_Activity_: Find the line containing "orange tile D2:D3" in the records below. Copy exactly that line and each one after it, ending at the line containing "lime round brick C4:D5", and nothing more.
━━━━━ Data provided ━━━━━
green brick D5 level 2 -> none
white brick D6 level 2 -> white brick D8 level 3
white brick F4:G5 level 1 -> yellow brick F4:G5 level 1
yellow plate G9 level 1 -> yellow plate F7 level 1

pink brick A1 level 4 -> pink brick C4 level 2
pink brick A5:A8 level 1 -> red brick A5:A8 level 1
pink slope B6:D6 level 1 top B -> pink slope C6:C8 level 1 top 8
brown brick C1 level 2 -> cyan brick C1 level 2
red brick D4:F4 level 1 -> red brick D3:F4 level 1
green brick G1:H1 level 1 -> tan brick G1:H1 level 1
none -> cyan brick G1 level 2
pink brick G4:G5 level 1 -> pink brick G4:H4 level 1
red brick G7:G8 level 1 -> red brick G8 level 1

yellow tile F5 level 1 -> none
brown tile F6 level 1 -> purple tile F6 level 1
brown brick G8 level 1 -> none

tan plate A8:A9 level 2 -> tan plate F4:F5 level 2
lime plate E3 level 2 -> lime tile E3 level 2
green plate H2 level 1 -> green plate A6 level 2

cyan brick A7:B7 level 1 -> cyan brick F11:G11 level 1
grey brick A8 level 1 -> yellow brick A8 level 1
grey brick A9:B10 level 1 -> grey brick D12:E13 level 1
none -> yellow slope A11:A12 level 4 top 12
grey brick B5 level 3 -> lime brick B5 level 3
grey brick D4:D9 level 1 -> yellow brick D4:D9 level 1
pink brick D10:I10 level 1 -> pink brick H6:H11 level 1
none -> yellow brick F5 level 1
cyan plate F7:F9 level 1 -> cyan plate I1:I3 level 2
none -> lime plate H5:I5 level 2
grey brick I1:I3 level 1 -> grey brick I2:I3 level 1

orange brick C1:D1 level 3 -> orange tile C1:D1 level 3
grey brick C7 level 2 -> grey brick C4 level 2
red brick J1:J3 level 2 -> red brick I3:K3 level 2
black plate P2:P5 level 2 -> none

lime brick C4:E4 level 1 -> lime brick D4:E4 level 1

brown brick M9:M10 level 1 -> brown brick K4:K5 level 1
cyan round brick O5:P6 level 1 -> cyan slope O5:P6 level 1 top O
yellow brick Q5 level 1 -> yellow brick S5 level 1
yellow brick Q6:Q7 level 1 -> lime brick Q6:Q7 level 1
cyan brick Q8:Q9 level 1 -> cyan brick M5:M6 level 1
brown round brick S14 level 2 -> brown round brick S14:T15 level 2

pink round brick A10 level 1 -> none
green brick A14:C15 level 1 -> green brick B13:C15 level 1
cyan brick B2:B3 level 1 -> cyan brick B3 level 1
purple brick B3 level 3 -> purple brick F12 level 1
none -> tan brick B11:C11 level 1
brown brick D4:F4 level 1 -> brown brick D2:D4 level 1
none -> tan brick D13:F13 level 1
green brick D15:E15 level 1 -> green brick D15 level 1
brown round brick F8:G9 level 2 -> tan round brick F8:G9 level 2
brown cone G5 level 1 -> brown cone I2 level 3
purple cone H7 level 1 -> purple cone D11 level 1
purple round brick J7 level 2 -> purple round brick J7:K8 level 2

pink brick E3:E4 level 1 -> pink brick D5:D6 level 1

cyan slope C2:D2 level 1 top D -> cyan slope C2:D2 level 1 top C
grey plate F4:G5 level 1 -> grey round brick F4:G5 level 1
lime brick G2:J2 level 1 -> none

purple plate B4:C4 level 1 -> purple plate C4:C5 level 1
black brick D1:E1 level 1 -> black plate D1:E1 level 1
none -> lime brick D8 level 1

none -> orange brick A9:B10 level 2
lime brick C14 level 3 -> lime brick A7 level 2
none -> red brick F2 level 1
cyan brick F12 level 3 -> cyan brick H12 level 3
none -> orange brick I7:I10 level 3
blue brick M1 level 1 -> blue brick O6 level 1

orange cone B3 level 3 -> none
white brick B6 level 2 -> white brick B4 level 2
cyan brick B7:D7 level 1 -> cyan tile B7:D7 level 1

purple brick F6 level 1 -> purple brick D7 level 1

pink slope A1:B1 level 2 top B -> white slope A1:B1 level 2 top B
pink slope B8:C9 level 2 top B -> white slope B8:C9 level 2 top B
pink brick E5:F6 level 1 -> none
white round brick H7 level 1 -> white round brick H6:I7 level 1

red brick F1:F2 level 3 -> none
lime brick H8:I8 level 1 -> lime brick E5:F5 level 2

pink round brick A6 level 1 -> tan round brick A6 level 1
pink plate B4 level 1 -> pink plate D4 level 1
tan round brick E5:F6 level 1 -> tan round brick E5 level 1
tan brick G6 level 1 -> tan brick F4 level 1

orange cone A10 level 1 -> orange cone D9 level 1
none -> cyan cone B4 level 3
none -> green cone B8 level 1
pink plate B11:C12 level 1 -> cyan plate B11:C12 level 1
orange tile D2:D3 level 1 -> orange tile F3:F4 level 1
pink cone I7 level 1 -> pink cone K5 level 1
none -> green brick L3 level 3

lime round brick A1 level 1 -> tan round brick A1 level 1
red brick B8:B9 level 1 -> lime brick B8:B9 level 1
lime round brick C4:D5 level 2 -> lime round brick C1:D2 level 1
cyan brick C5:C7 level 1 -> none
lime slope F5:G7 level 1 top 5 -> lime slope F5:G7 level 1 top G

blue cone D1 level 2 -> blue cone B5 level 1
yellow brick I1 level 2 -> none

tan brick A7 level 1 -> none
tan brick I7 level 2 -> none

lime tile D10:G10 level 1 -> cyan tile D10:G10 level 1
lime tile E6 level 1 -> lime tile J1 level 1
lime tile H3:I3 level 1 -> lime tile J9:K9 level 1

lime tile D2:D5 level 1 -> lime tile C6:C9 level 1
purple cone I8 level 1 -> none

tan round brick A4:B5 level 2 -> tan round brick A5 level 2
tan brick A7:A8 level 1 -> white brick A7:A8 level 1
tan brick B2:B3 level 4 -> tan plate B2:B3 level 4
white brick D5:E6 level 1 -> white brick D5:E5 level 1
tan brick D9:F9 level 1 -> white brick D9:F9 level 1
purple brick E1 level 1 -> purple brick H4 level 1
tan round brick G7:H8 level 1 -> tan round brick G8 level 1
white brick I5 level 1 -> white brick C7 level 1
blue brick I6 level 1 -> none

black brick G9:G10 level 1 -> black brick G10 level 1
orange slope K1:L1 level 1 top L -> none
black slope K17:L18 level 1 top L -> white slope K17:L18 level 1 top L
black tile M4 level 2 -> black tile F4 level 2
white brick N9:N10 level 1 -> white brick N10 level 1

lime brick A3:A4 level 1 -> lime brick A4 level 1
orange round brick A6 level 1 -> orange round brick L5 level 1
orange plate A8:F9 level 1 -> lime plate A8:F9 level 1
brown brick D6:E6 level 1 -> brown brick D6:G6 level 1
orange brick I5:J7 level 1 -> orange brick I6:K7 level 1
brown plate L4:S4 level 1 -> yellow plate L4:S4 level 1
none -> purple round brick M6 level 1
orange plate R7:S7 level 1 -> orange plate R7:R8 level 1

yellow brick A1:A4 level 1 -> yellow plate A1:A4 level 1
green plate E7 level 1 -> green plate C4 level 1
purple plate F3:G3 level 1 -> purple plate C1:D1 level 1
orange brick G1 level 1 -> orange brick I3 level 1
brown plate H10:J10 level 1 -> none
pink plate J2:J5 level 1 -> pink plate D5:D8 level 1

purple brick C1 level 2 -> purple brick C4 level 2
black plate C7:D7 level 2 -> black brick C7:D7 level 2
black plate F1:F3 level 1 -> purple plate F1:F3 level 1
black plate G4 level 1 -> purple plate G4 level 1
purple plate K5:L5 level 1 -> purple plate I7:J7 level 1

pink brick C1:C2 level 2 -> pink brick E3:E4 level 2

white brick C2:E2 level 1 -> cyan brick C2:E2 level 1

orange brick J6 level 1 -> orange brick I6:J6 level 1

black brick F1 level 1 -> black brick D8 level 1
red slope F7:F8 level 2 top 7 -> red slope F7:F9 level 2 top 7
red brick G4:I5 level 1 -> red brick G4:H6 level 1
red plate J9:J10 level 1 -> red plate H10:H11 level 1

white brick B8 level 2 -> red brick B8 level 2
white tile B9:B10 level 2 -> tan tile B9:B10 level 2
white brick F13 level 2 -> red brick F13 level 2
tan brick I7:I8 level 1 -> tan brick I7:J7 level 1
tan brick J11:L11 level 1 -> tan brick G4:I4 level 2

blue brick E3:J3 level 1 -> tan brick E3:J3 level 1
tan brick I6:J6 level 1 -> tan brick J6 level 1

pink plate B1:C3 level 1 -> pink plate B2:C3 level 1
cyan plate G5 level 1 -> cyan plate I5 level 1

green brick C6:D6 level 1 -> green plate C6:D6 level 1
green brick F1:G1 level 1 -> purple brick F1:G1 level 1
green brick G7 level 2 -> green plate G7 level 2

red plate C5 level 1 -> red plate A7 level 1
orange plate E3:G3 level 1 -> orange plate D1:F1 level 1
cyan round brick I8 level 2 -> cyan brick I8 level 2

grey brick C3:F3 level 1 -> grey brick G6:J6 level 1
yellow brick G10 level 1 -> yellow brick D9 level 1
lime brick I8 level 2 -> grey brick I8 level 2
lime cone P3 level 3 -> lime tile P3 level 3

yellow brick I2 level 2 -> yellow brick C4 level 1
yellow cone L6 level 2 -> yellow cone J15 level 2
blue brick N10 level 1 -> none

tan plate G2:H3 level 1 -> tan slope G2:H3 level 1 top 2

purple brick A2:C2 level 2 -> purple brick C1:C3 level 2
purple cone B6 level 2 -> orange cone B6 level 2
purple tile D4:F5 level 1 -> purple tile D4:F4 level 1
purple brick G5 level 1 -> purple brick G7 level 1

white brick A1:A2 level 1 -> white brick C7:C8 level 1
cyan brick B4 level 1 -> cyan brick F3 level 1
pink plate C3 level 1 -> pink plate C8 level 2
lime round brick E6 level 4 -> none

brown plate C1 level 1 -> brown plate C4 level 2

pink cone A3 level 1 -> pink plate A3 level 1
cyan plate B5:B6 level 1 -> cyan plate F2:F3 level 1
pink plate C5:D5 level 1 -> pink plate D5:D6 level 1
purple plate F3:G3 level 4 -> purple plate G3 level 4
━━━━━
_Answer for the task_:
orange tile D2:D3 level 1 -> orange tile F3:F4 level 1
pink cone I7 level 1 -> pink cone K5 level 1
none -> green brick L3 level 3

lime round brick A1 level 1 -> tan round brick A1 level 1
red brick B8:B9 level 1 -> lime brick B8:B9 level 1
lime round brick C4:D5 level 2 -> lime round brick C1:D2 level 1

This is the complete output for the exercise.